Scene change data:
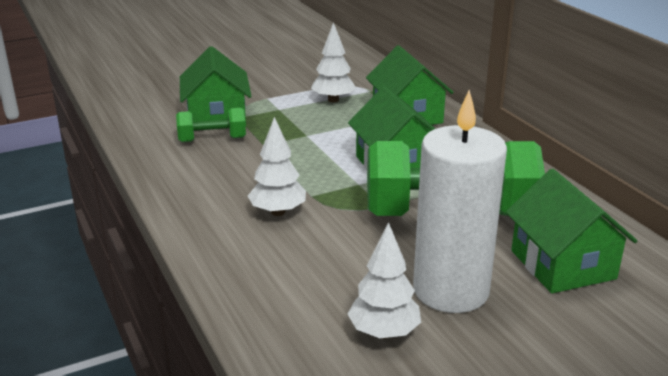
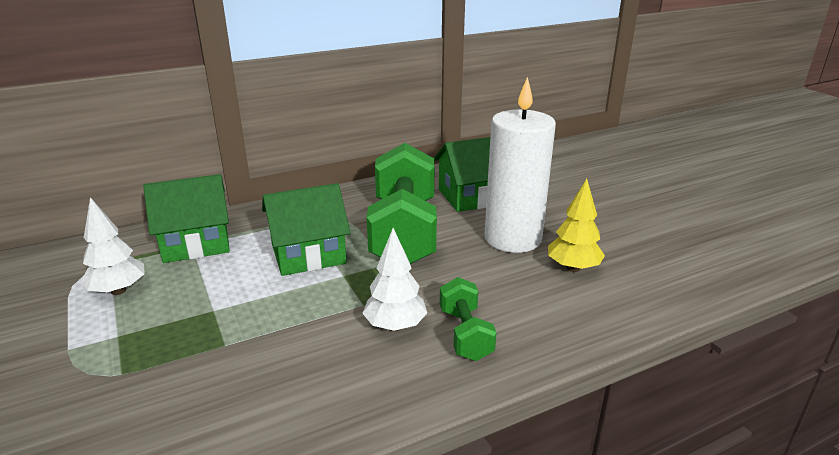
camera: 90 degrees left, 0 degrees up
(212, 140) = (187, 396): green dumbbell -> green dumbbell (465, 334)
(217, 117) = (106, 398): green house -> none
(384, 332) = (573, 268): white tree -> yellow tree

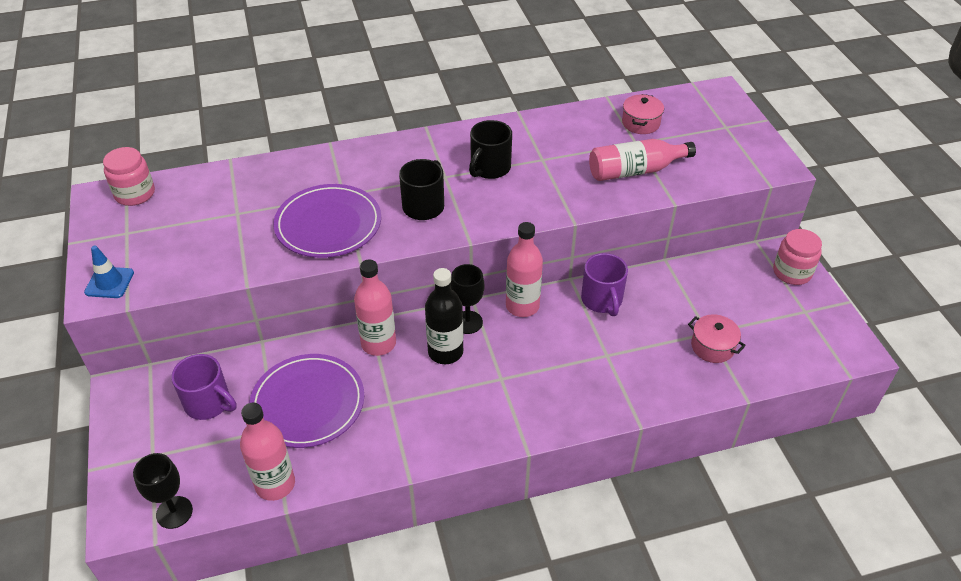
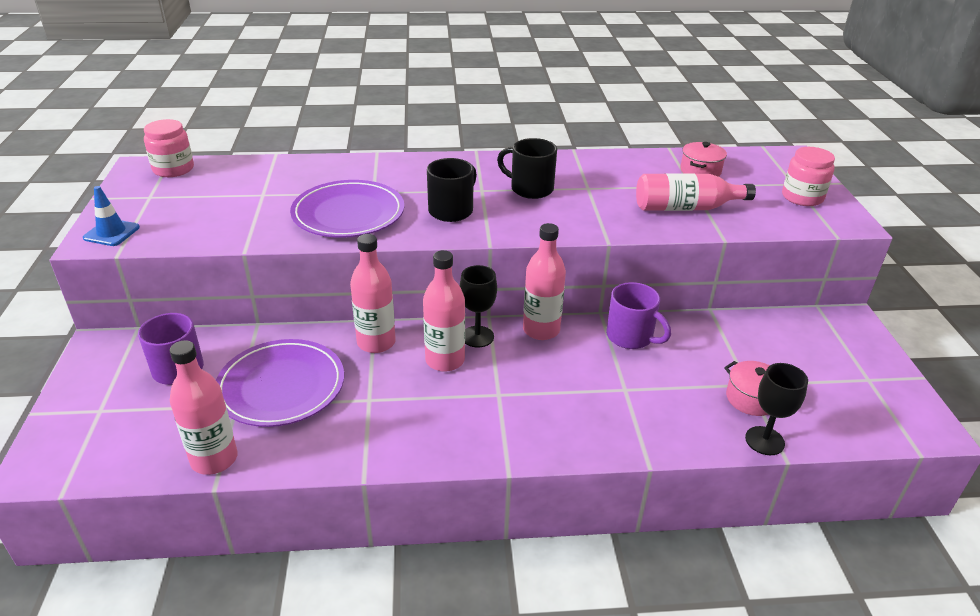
camera: 10 degrees right, 10 degrees down
(174, 512) = (95, 469): black goblet -> black goblet (764, 441)
(445, 352) = (445, 360): black bottle -> pink bottle
(489, 168) = (530, 189): black mug -> black mug turned 75 degrees clockwise
(602, 300) = (631, 337): purple mug -> purple mug turned 45 degrees counterclockwise
(792, 272) = (856, 339): pink jar -> pink jar (802, 197)

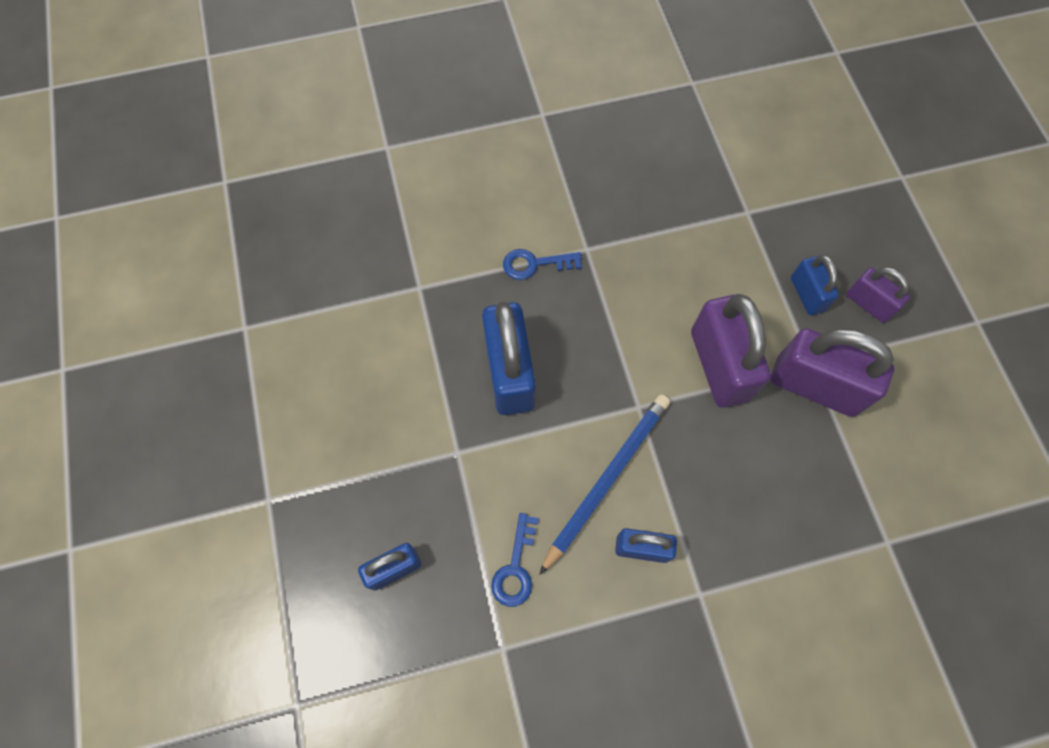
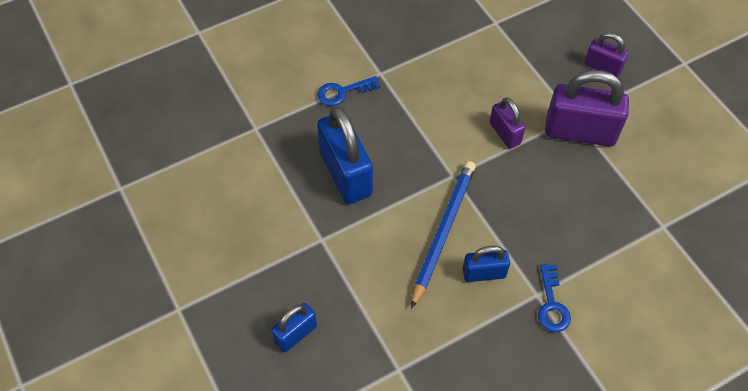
camera: 15 degrees left, 10 degrees down
(515, 568) = (391, 310): blue key -> blue key (552, 304)
(719, 365) = (505, 133): purple padlock -> purple padlock, size x0.55
(806, 294) = (555, 70): blue padlock -> none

§ **EXERCISE**:
Lines in the data that hold "pink" must be located and copied.

§ **EXERCISE OUTPUT**:
(445, 352) = (445, 360): black bottle -> pink bottle
(792, 272) = (856, 339): pink jar -> pink jar (802, 197)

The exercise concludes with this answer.